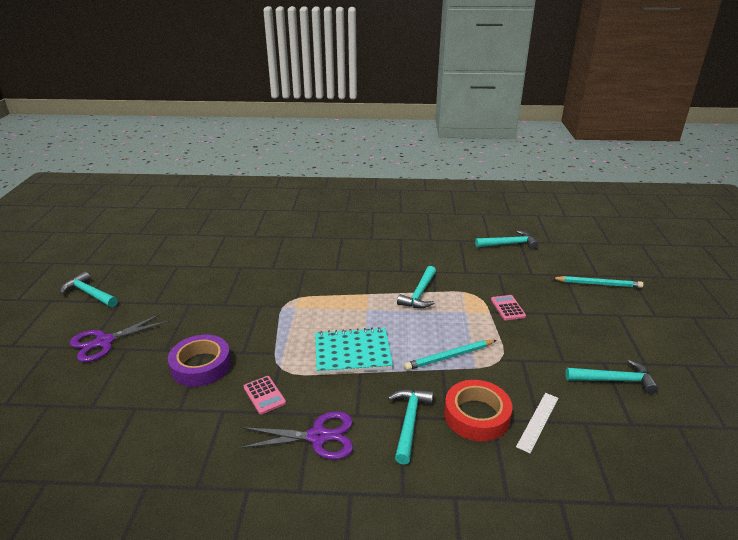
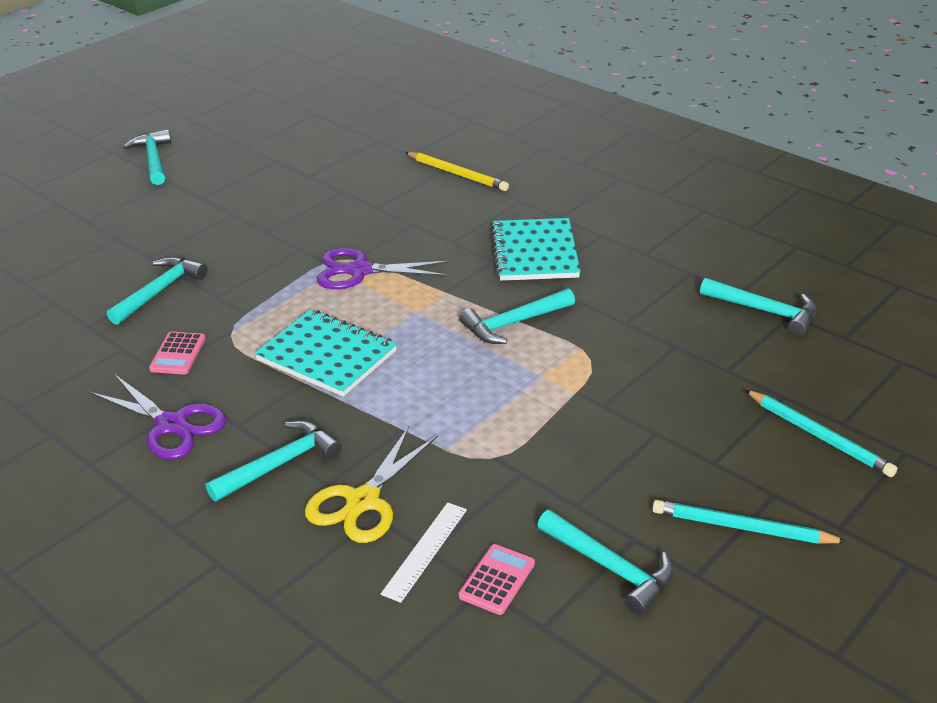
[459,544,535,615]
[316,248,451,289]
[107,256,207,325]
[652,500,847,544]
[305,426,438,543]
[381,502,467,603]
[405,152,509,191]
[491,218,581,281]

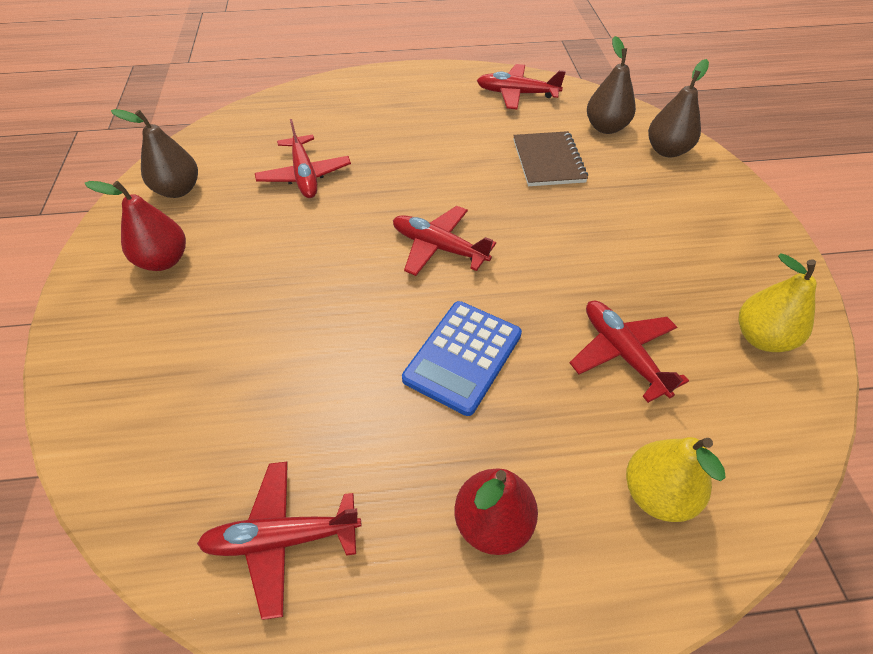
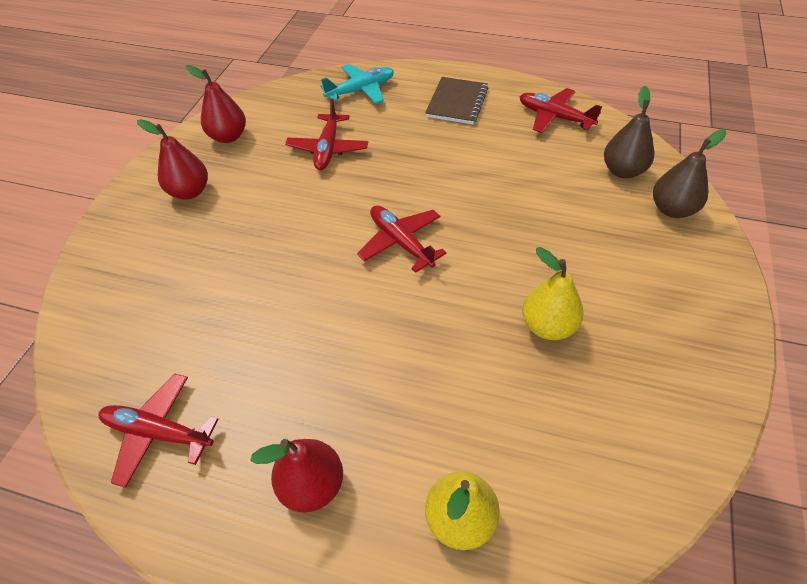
[185,65,246,143]
[425,77,488,124]
[522,247,584,340]
[402,301,522,416] (first image)
[570,301,689,403] (first image)
[320,64,394,104]

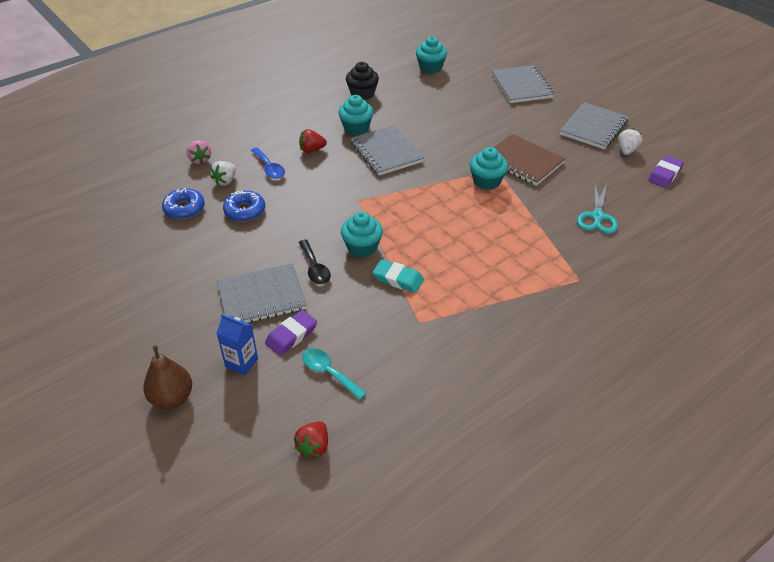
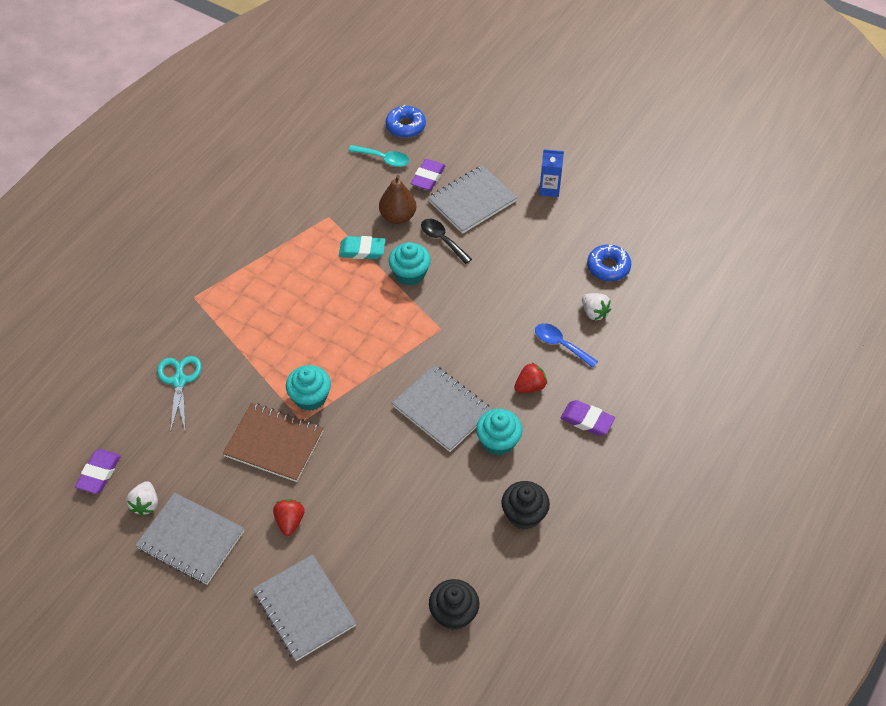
[429,579,480,630]
[135,492,244,584]
[186,140,211,164] (first image)
[582,293,611,320]
[386,105,426,138]
[539,149,564,197]
[379,175,416,224]
[273,499,305,536]
[560,400,615,436]

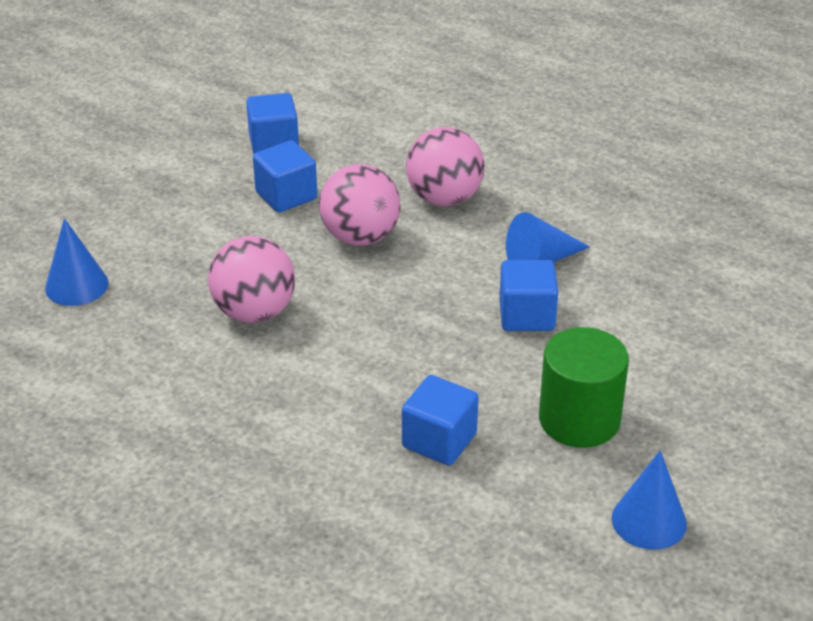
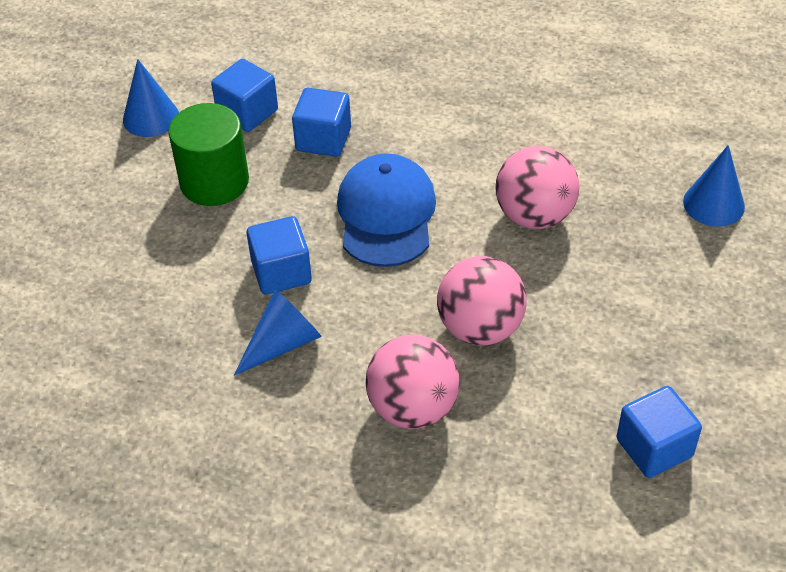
[211,59,278,132]
[337,153,436,267]

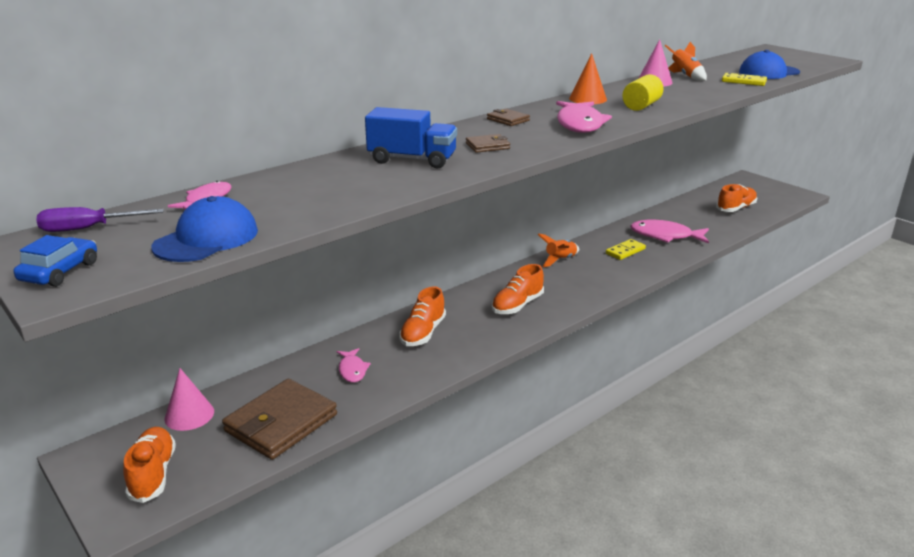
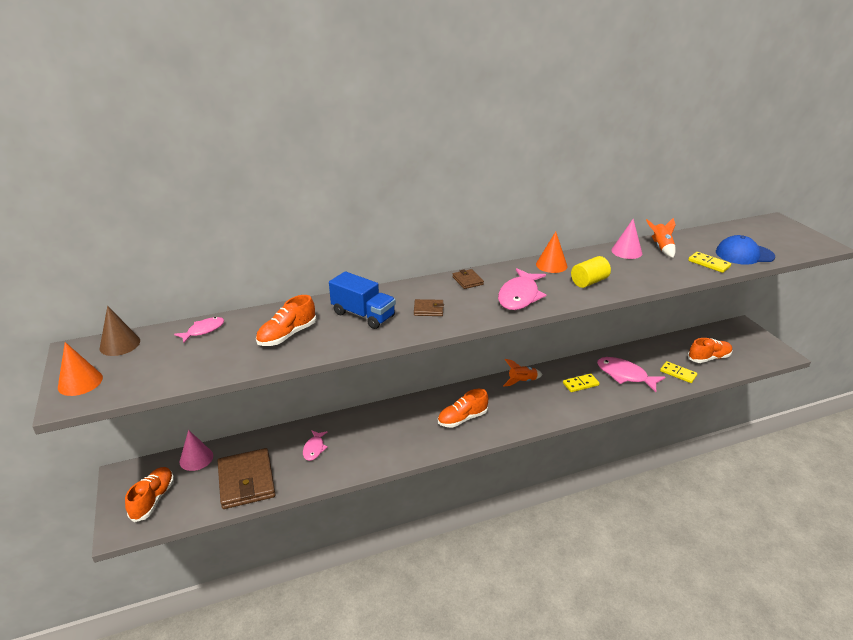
[151,196,258,262] (first image)
[100,306,140,356]
[58,342,103,396]
[256,295,316,346]
[218,448,276,509]
[660,361,697,383]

PROBLEM DETAILS:
Return the preceding entries verbatim, with the pictures excluded.

WRITTEN RESPONSE:
[459,544,535,615]
[316,248,451,289]
[107,256,207,325]
[652,500,847,544]
[305,426,438,543]
[381,502,467,603]
[405,152,509,191]
[491,218,581,281]

[185,65,246,143]
[425,77,488,124]
[522,247,584,340]
[402,301,522,416] (first image)
[570,301,689,403] (first image)
[320,64,394,104]

[429,579,480,630]
[135,492,244,584]
[186,140,211,164] (first image)
[582,293,611,320]
[386,105,426,138]
[539,149,564,197]
[379,175,416,224]
[273,499,305,536]
[560,400,615,436]

[211,59,278,132]
[337,153,436,267]

[151,196,258,262] (first image)
[100,306,140,356]
[58,342,103,396]
[256,295,316,346]
[218,448,276,509]
[660,361,697,383]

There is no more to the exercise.